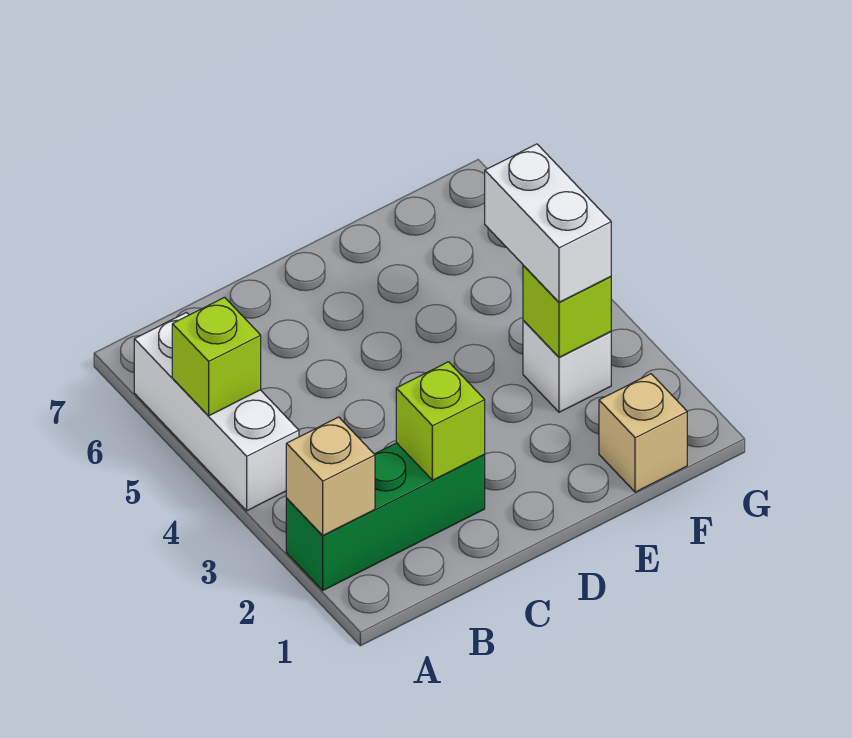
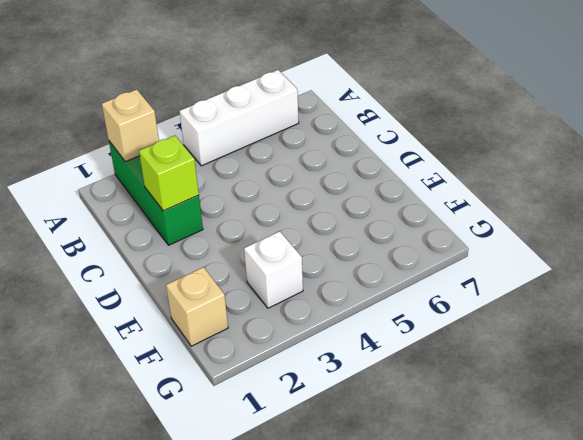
none -> lime brick A5 level 2
none -> lime brick F3 level 2

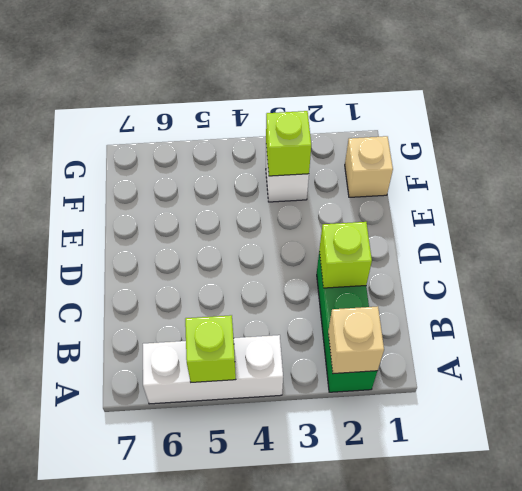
none -> white brick F3:F4 level 3

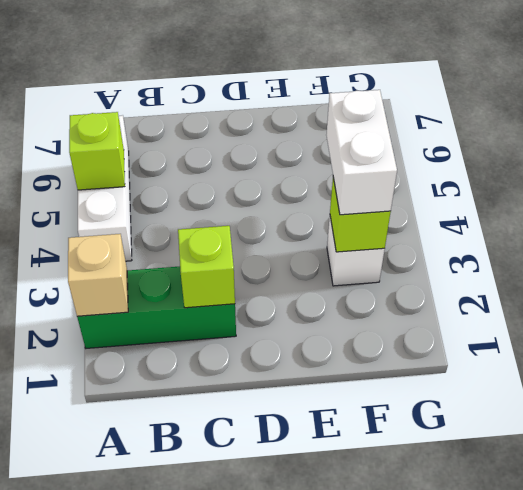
none -> tan brick F1 level 1

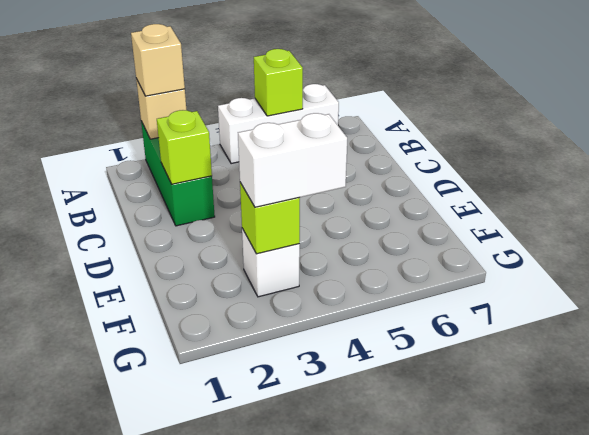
tan brick A2 level 3 -> tan brick F1 level 1

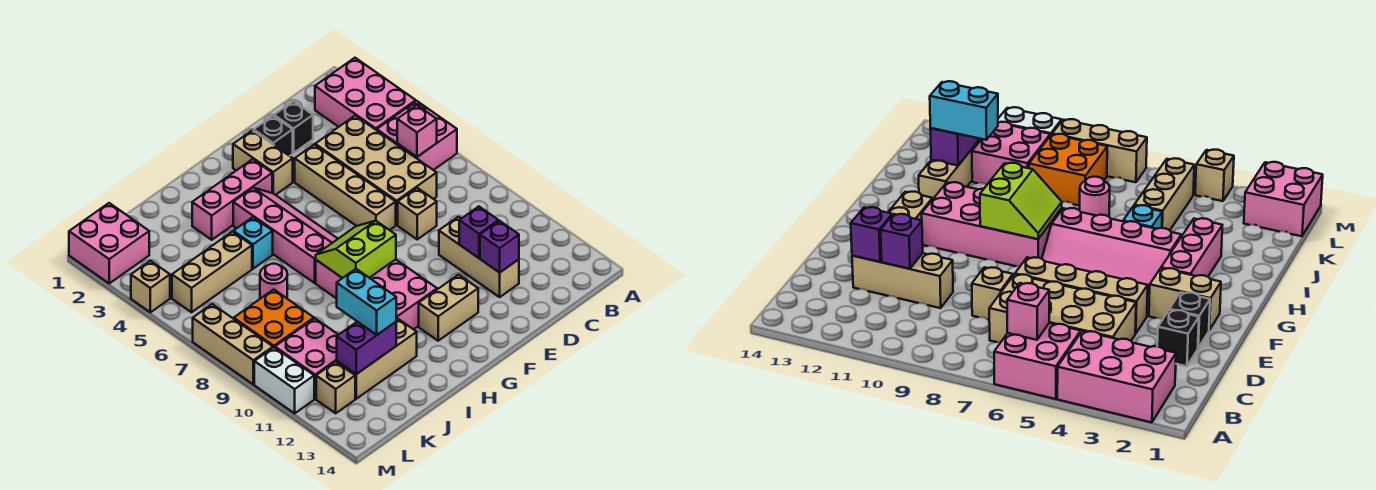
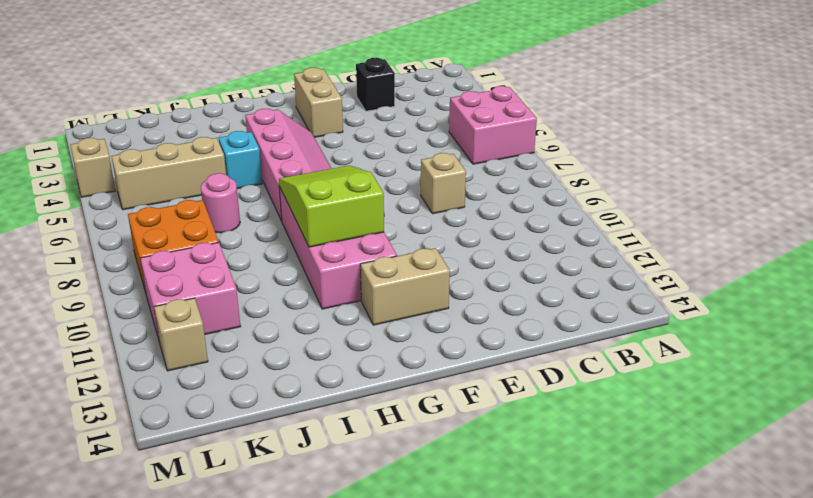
lime slope G8:H10 level 2 top 10 -> lime slope G8:H9 level 2 top 9
none -> pink brick A2:B4 level 1
none -> tan brick C4:D7 level 1
none -> tan brick D10:D12 level 1
none -> black brick E2 level 1

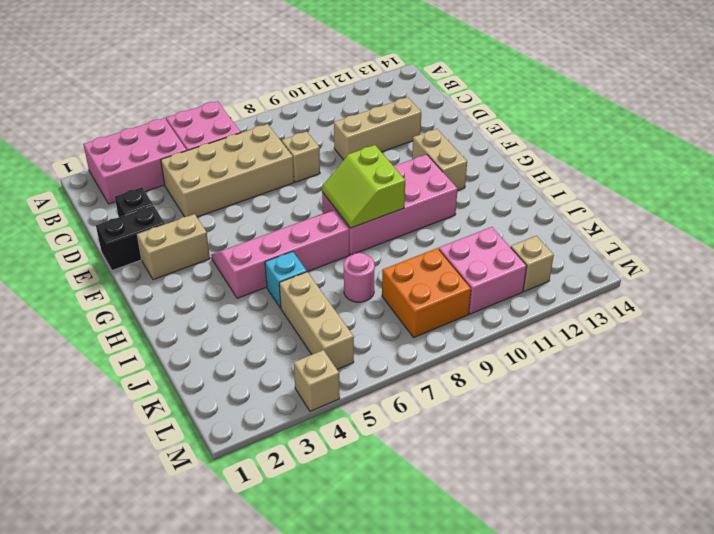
black brick E1:E2 level 1 -> black brick E2 level 1
none -> tan brick E4:E7 level 1
none -> pink brick G3:I3 level 1
none -> tan brick I12:K12 level 1
none -> pink brick L1:M2 level 1

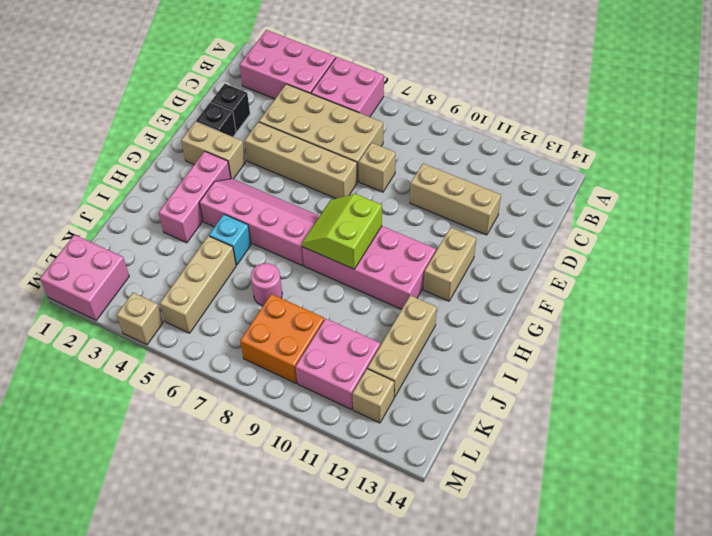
none -> tan brick M7:M9 level 1
none -> white brick M10:M11 level 1
none -> pink brick B6 level 2
none -> purple brick D11 level 2

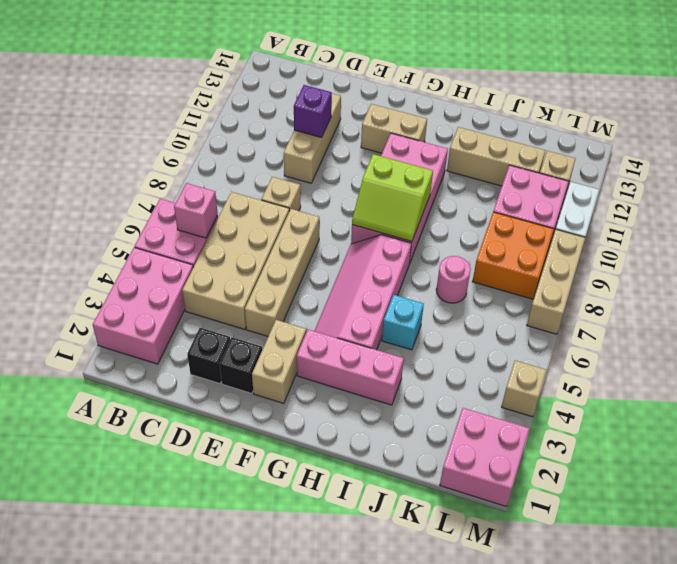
none -> tan brick J5:L5 level 1
none -> purple brick D12 level 2
none -> purple brick J12:K12 level 2
none -> cyan brick J11:J12 level 3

§ §

* EXERCISE DETAILS *
An exact reproduction of the material above is needed, without its pictures.

* RESPONSE TO THIS EXERCISE *
none -> lime brick A5 level 2
none -> lime brick F3 level 2

none -> white brick F3:F4 level 3

none -> tan brick F1 level 1

tan brick A2 level 3 -> tan brick F1 level 1

lime slope G8:H10 level 2 top 10 -> lime slope G8:H9 level 2 top 9
none -> pink brick A2:B4 level 1
none -> tan brick C4:D7 level 1
none -> tan brick D10:D12 level 1
none -> black brick E2 level 1

black brick E1:E2 level 1 -> black brick E2 level 1
none -> tan brick E4:E7 level 1
none -> pink brick G3:I3 level 1
none -> tan brick I12:K12 level 1
none -> pink brick L1:M2 level 1

none -> tan brick M7:M9 level 1
none -> white brick M10:M11 level 1
none -> pink brick B6 level 2
none -> purple brick D11 level 2

none -> tan brick J5:L5 level 1
none -> purple brick D12 level 2
none -> purple brick J12:K12 level 2
none -> cyan brick J11:J12 level 3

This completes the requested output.